▶ [Task description] Starting from the line containing "black scissors: 11 -> 9", write out the rest of the entries exactly, through the final line, including nothing else.

################

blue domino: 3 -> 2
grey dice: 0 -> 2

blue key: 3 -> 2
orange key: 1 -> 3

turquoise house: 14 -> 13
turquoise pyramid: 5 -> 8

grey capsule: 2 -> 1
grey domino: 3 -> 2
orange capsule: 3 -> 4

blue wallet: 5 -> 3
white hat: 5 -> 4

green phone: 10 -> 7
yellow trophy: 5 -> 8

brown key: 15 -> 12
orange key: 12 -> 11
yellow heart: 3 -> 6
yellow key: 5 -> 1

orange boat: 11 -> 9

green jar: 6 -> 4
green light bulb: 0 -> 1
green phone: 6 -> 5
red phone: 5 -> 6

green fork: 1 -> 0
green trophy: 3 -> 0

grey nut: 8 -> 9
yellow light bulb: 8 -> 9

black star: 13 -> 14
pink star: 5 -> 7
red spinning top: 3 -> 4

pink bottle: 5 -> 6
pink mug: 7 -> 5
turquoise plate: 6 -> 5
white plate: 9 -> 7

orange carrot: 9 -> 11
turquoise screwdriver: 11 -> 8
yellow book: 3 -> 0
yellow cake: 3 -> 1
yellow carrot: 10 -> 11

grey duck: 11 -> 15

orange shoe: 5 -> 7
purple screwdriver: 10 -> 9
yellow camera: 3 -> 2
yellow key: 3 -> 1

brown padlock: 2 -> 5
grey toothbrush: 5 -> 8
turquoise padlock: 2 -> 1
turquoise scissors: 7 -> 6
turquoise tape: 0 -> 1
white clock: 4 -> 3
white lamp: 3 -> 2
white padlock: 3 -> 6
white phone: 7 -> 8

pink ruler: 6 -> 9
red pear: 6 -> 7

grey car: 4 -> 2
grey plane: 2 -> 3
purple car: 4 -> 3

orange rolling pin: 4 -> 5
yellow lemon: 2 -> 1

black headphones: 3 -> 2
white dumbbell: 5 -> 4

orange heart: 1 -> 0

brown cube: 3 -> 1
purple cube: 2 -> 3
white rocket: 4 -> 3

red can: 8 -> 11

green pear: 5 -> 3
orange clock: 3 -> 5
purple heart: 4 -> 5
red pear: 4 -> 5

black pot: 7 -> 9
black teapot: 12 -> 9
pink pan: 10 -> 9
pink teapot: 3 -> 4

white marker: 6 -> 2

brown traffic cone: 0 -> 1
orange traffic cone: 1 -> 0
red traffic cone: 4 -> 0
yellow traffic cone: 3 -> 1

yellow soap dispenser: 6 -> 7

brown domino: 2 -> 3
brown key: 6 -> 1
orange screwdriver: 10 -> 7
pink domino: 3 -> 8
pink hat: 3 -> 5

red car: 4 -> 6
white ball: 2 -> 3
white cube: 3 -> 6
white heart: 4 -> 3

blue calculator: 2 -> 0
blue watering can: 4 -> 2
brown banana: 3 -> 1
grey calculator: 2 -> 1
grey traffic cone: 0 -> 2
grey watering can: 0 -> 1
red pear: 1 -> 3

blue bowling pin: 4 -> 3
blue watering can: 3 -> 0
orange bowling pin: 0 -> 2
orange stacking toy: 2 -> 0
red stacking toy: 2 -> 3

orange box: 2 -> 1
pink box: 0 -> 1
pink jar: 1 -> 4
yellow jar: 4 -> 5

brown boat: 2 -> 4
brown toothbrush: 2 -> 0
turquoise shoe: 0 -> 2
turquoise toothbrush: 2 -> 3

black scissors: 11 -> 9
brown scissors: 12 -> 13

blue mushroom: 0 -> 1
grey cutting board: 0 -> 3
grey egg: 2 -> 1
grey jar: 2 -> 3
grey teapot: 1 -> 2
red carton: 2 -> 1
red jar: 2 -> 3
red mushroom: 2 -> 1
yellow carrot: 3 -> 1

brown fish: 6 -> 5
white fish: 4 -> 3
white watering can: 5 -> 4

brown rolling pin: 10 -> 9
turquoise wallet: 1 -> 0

################

▶ [Reply to the task]
black scissors: 11 -> 9
brown scissors: 12 -> 13

blue mushroom: 0 -> 1
grey cutting board: 0 -> 3
grey egg: 2 -> 1
grey jar: 2 -> 3
grey teapot: 1 -> 2
red carton: 2 -> 1
red jar: 2 -> 3
red mushroom: 2 -> 1
yellow carrot: 3 -> 1

brown fish: 6 -> 5
white fish: 4 -> 3
white watering can: 5 -> 4

brown rolling pin: 10 -> 9
turquoise wallet: 1 -> 0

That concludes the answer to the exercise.